**WORK REQUIRED**
The data below holds a line containing "SW5: switch (GND, SIG44) -> none" and a line containing "R4: 68k (+12V, SCL) -> 68k (+12V, GND)"; please quote exactly those two lines and every line between them, and nothing else.

------ THE DATA ------

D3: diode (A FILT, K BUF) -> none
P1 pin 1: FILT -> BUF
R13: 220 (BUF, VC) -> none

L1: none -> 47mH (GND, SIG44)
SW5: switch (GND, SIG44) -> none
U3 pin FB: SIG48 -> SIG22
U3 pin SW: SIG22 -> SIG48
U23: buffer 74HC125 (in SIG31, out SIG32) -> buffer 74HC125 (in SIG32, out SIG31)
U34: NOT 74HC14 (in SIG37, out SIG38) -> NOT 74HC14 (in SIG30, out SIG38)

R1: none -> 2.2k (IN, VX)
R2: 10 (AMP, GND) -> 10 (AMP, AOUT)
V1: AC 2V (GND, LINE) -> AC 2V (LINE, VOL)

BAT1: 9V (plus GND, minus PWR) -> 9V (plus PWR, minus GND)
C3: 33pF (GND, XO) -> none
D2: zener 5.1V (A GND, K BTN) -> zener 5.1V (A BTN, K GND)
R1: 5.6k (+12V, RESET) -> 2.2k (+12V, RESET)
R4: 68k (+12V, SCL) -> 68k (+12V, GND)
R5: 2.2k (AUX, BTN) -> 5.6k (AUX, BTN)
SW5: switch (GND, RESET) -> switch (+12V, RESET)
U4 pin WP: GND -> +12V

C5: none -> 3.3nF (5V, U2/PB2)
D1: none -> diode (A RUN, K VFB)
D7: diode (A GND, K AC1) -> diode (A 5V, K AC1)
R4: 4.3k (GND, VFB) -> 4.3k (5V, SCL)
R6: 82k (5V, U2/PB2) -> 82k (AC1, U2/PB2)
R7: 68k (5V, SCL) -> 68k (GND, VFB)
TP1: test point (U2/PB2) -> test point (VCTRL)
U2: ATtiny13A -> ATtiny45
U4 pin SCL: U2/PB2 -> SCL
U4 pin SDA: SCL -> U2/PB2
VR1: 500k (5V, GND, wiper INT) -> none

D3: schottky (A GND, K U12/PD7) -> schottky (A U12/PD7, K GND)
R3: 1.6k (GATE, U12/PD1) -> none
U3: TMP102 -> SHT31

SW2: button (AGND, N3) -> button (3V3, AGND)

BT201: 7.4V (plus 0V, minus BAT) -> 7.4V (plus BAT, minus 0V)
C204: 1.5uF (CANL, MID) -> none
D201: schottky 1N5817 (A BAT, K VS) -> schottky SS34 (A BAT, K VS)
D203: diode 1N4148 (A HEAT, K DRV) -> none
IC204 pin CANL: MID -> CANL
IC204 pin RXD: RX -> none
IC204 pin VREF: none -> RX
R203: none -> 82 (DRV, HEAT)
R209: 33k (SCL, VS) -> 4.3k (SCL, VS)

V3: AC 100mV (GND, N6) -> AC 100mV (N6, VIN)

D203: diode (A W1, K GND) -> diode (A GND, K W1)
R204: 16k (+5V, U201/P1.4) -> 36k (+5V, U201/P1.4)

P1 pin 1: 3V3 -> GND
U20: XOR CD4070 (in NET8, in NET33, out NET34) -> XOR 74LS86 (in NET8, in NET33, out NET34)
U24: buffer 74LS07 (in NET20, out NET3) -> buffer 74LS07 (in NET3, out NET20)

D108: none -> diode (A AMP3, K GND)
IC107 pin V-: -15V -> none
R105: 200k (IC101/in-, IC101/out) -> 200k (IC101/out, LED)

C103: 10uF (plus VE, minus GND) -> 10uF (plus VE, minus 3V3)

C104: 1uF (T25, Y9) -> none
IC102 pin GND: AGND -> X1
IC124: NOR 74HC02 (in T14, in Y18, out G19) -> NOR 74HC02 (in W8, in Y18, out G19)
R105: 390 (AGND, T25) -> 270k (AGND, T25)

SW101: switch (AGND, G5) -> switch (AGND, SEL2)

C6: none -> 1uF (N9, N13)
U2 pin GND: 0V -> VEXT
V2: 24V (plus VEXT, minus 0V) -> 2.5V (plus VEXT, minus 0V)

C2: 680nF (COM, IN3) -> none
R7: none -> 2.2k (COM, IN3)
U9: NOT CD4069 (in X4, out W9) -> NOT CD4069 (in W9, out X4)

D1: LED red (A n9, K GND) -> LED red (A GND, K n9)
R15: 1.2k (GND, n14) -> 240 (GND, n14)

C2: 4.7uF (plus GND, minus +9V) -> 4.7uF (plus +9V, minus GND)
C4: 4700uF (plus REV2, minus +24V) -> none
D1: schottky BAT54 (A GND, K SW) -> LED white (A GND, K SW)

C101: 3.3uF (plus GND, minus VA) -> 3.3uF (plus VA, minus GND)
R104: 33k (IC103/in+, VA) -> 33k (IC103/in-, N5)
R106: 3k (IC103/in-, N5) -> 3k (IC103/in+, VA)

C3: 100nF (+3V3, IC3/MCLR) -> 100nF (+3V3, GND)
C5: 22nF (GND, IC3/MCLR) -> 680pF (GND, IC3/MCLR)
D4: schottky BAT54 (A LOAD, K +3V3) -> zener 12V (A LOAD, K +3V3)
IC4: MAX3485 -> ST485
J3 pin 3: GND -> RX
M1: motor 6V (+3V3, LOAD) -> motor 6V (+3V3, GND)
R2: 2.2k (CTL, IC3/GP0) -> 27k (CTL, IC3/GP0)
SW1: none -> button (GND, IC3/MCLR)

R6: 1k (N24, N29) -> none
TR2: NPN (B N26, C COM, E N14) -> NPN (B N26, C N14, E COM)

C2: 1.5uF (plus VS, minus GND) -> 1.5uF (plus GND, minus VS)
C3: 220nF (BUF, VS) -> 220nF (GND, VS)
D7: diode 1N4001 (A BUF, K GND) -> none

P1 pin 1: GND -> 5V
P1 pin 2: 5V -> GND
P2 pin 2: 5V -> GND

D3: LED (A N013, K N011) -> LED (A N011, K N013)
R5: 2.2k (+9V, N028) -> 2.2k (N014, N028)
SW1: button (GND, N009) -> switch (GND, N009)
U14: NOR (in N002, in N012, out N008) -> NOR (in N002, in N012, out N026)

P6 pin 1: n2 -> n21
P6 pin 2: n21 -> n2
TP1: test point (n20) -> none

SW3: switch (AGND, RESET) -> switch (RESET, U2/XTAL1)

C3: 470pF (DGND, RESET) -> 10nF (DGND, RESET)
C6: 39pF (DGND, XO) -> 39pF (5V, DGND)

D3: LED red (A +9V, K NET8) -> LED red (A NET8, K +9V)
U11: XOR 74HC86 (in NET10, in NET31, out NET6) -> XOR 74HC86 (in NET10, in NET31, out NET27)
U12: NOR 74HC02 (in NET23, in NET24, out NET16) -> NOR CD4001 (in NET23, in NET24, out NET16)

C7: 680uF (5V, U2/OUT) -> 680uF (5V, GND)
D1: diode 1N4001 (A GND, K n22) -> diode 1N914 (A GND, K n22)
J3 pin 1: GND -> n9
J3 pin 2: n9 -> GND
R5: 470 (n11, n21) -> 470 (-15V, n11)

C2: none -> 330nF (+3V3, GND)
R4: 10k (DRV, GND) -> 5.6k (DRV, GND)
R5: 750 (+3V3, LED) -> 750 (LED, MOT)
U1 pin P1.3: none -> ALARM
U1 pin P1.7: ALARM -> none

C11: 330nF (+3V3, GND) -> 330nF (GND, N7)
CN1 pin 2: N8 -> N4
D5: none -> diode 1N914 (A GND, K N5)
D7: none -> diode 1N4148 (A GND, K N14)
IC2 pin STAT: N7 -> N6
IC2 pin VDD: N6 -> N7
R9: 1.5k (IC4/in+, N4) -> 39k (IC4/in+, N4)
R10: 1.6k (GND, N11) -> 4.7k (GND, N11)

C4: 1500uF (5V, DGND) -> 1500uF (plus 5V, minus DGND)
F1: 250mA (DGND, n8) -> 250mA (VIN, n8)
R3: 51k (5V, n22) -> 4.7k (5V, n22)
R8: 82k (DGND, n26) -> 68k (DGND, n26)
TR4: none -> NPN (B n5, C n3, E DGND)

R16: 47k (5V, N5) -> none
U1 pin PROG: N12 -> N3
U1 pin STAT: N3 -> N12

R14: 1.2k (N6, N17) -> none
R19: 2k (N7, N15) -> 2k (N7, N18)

------

**REPLY TO THE EXERCISE**
SW5: switch (GND, SIG44) -> none
U3 pin FB: SIG48 -> SIG22
U3 pin SW: SIG22 -> SIG48
U23: buffer 74HC125 (in SIG31, out SIG32) -> buffer 74HC125 (in SIG32, out SIG31)
U34: NOT 74HC14 (in SIG37, out SIG38) -> NOT 74HC14 (in SIG30, out SIG38)

R1: none -> 2.2k (IN, VX)
R2: 10 (AMP, GND) -> 10 (AMP, AOUT)
V1: AC 2V (GND, LINE) -> AC 2V (LINE, VOL)

BAT1: 9V (plus GND, minus PWR) -> 9V (plus PWR, minus GND)
C3: 33pF (GND, XO) -> none
D2: zener 5.1V (A GND, K BTN) -> zener 5.1V (A BTN, K GND)
R1: 5.6k (+12V, RESET) -> 2.2k (+12V, RESET)
R4: 68k (+12V, SCL) -> 68k (+12V, GND)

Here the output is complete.